EXERCISE PROMPT: Where the listing below reaches the line containing "KEYS1 pin K3: D4 -> D6", start writing out lines exactly, and stop once the line containing "FAN3: AOD4184 -> IRF520" has been written.

EXTRACTED RECORDS:
============================================================
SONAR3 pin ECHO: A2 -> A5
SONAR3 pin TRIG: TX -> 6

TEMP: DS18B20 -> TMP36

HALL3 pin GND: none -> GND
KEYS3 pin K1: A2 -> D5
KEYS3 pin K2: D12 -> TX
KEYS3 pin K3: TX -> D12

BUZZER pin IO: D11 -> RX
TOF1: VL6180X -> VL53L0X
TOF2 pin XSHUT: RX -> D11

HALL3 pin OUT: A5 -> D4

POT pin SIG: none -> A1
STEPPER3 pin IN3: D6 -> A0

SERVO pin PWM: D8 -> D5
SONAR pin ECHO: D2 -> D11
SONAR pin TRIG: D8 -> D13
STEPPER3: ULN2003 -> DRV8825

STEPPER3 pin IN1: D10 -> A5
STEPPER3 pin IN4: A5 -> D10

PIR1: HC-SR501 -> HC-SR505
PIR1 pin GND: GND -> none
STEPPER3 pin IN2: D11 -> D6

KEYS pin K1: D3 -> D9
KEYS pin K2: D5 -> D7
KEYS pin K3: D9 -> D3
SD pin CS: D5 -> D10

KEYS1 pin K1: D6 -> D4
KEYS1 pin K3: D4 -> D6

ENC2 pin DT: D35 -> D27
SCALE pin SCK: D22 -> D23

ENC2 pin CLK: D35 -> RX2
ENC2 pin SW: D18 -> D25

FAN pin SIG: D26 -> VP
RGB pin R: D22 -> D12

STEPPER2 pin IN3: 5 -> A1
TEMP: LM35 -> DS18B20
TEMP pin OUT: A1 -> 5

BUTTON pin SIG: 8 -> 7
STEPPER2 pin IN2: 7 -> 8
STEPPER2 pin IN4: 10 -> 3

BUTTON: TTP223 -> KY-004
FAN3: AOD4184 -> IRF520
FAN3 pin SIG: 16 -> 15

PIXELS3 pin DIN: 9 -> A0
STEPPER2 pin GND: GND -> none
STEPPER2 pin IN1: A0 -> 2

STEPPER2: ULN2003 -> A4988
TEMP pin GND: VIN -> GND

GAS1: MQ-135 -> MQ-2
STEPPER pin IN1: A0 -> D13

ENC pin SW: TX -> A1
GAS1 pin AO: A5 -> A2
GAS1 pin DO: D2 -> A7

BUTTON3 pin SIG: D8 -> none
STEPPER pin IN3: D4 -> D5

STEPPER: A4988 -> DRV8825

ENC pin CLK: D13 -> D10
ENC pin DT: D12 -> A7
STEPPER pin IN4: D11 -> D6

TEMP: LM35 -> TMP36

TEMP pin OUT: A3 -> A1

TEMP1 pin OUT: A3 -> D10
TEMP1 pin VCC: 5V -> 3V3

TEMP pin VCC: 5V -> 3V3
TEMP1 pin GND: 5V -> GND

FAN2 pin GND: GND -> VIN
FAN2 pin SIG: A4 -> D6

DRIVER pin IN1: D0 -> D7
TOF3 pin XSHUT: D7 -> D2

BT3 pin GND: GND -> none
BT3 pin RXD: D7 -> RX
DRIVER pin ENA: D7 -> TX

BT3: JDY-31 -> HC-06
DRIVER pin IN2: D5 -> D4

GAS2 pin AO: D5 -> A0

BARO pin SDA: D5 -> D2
============================================================
YOUR SOLUTION:
KEYS1 pin K3: D4 -> D6

ENC2 pin DT: D35 -> D27
SCALE pin SCK: D22 -> D23

ENC2 pin CLK: D35 -> RX2
ENC2 pin SW: D18 -> D25

FAN pin SIG: D26 -> VP
RGB pin R: D22 -> D12

STEPPER2 pin IN3: 5 -> A1
TEMP: LM35 -> DS18B20
TEMP pin OUT: A1 -> 5

BUTTON pin SIG: 8 -> 7
STEPPER2 pin IN2: 7 -> 8
STEPPER2 pin IN4: 10 -> 3

BUTTON: TTP223 -> KY-004
FAN3: AOD4184 -> IRF520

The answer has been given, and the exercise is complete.